• [YOUR OBJECTIVE]:
From the data below, return the exact lines starting at the line containing "none -> purple tile B1:B4 level 1" and ending at the line containing "purple brick H4 level 3", both included, and nothing else.

[AVAILABLE DATA Boundary: Start]

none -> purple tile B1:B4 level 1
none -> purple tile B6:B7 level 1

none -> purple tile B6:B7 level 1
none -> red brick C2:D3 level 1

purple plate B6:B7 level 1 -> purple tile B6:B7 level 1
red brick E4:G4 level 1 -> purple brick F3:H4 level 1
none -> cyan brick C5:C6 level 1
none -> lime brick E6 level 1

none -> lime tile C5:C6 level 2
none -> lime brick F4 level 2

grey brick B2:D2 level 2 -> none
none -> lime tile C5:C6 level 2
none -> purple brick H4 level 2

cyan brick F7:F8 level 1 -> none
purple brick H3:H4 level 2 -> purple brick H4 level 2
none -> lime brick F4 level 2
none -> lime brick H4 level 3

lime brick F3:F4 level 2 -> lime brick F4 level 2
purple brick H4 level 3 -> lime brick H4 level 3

[AVAILABLE DATA Boundary: End]
[AVAILABLE DATA Boundary: Start]

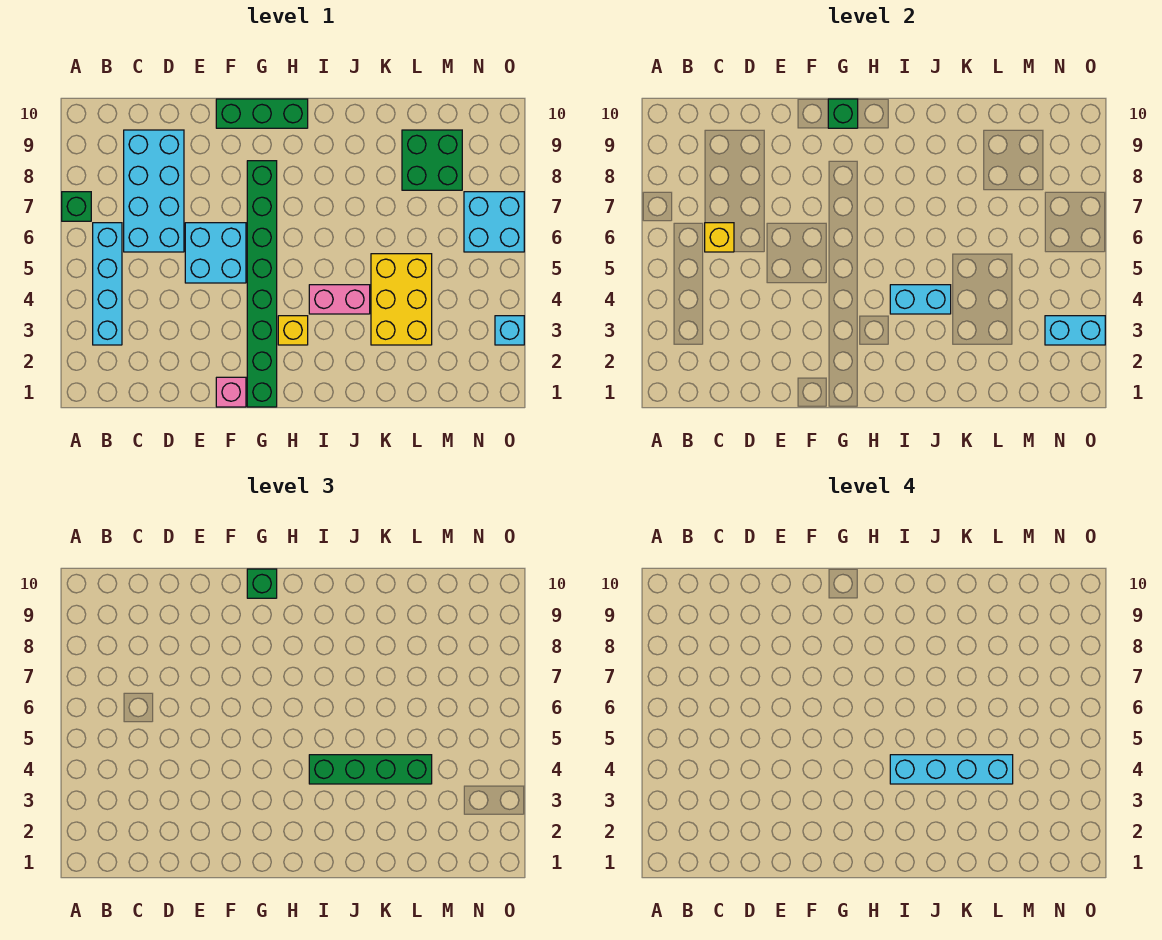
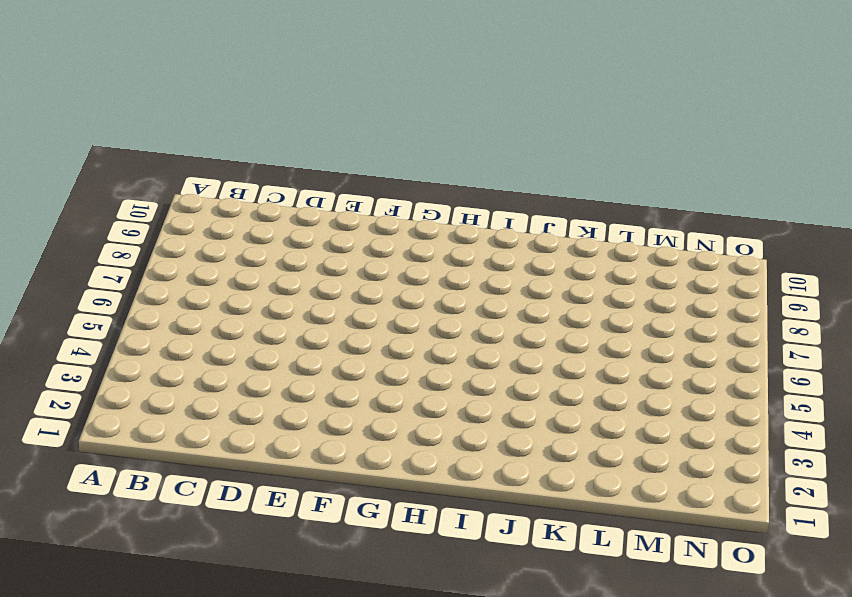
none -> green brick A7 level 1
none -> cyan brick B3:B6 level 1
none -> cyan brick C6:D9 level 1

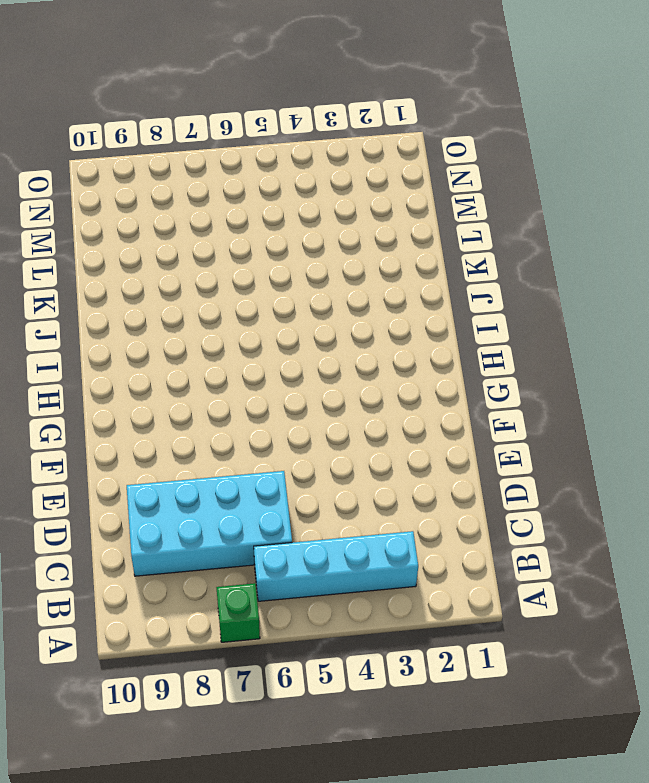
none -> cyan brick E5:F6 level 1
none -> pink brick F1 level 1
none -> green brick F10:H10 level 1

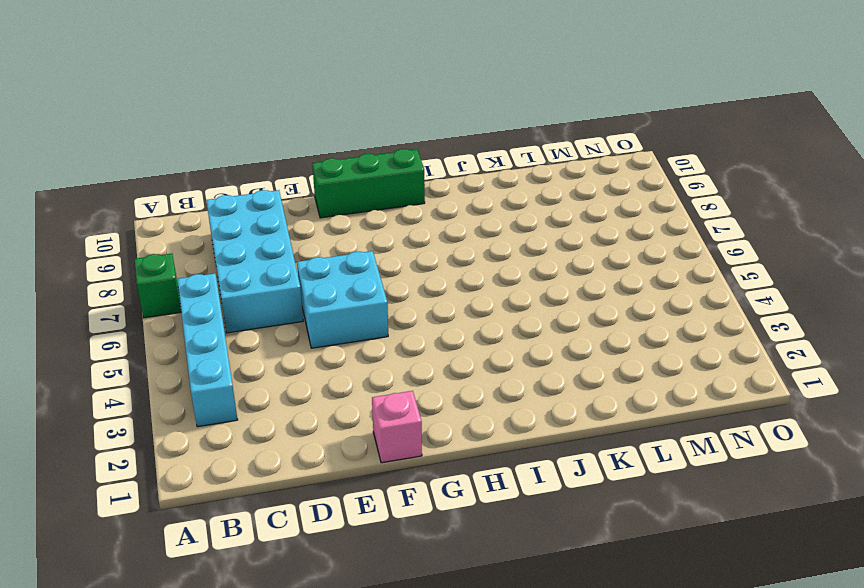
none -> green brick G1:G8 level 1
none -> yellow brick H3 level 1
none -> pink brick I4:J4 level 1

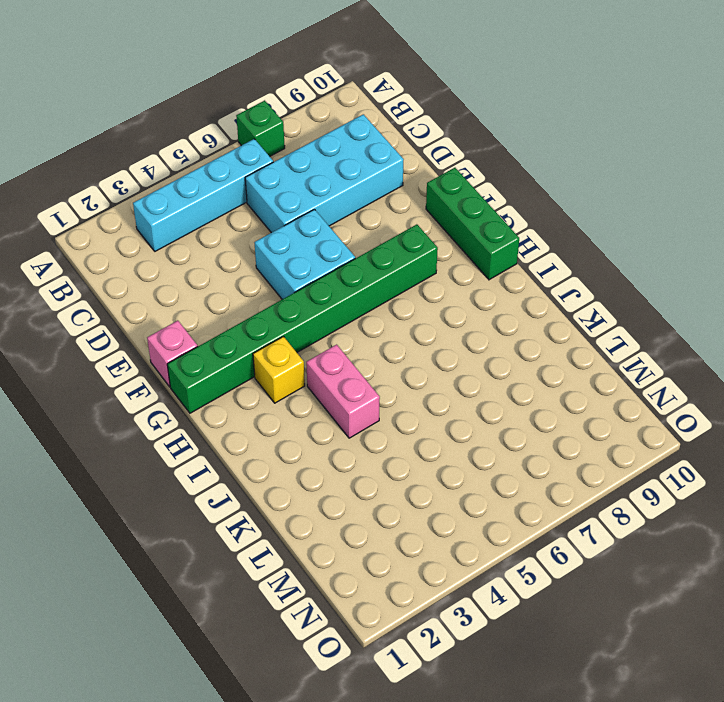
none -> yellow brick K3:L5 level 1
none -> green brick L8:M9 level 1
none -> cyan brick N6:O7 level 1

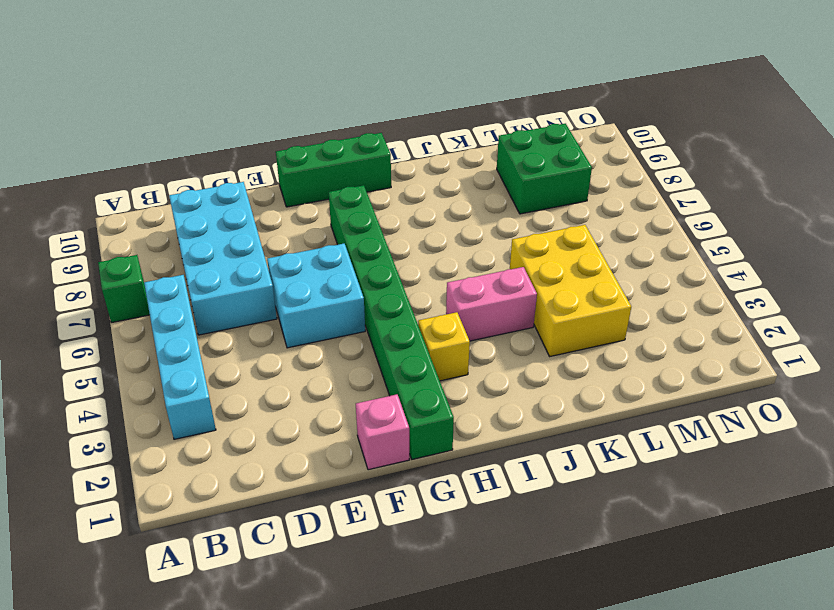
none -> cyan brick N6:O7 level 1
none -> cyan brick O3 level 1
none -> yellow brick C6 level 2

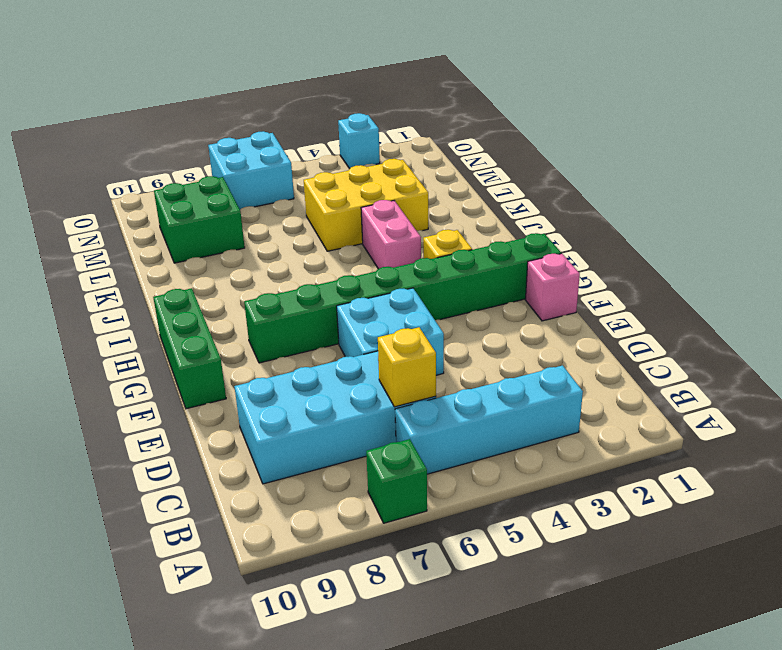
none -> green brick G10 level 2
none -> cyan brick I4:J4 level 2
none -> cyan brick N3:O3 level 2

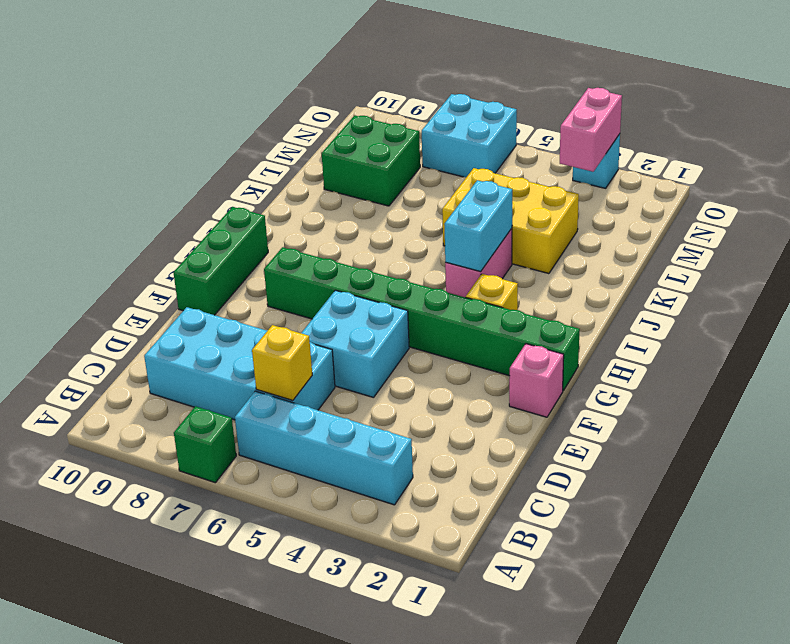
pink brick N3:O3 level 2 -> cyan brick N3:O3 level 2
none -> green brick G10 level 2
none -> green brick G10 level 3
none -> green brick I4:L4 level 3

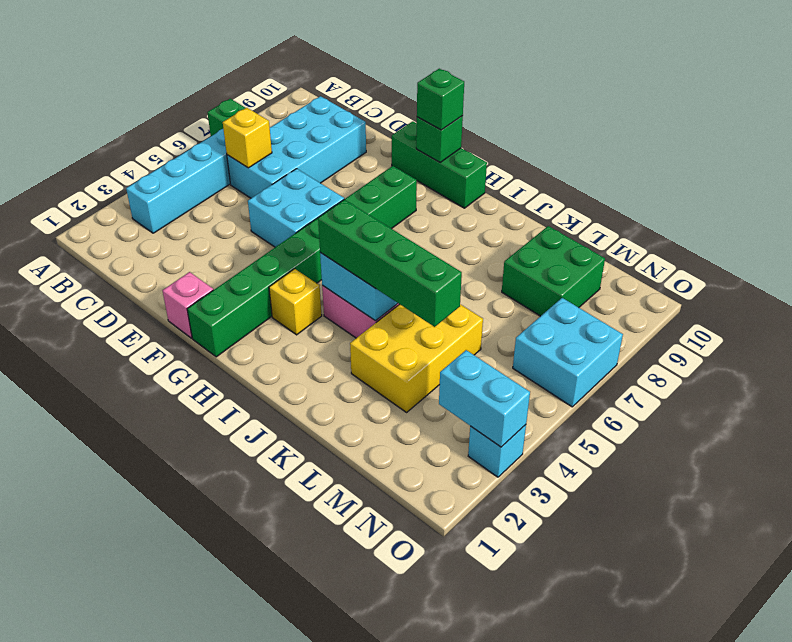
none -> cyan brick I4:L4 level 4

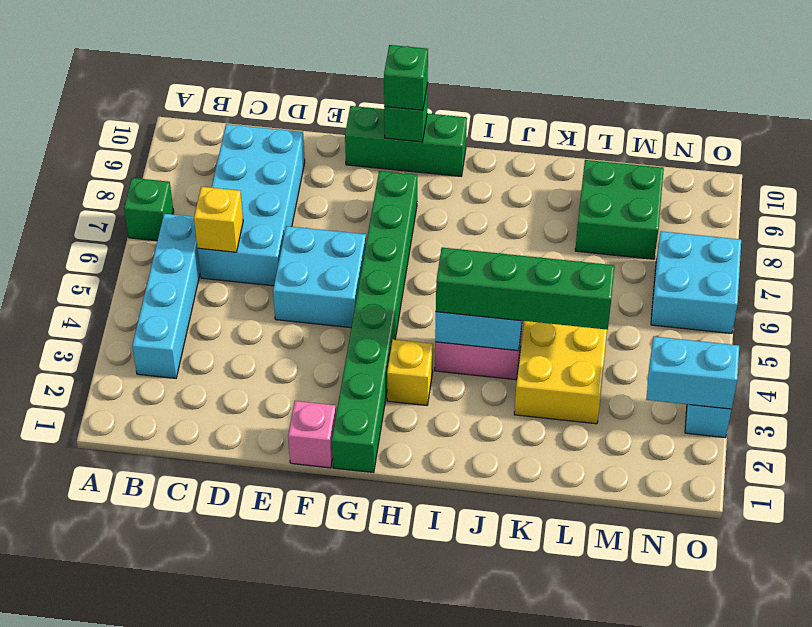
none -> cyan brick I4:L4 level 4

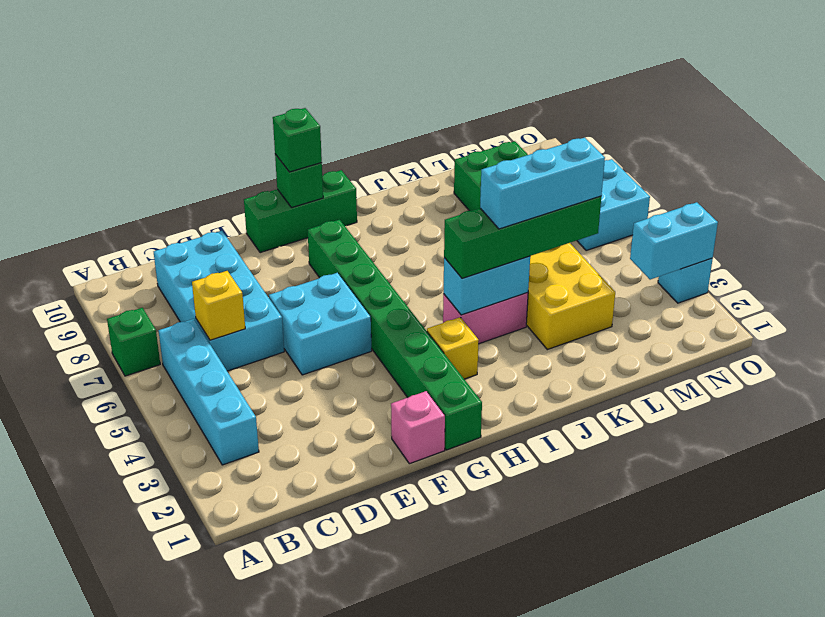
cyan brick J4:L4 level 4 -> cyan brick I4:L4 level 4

[AVAILABLE DATA Boundary: End]

• [TASK ANSWER]:
none -> purple tile B1:B4 level 1
none -> purple tile B6:B7 level 1

none -> purple tile B6:B7 level 1
none -> red brick C2:D3 level 1

purple plate B6:B7 level 1 -> purple tile B6:B7 level 1
red brick E4:G4 level 1 -> purple brick F3:H4 level 1
none -> cyan brick C5:C6 level 1
none -> lime brick E6 level 1

none -> lime tile C5:C6 level 2
none -> lime brick F4 level 2

grey brick B2:D2 level 2 -> none
none -> lime tile C5:C6 level 2
none -> purple brick H4 level 2

cyan brick F7:F8 level 1 -> none
purple brick H3:H4 level 2 -> purple brick H4 level 2
none -> lime brick F4 level 2
none -> lime brick H4 level 3

lime brick F3:F4 level 2 -> lime brick F4 level 2
purple brick H4 level 3 -> lime brick H4 level 3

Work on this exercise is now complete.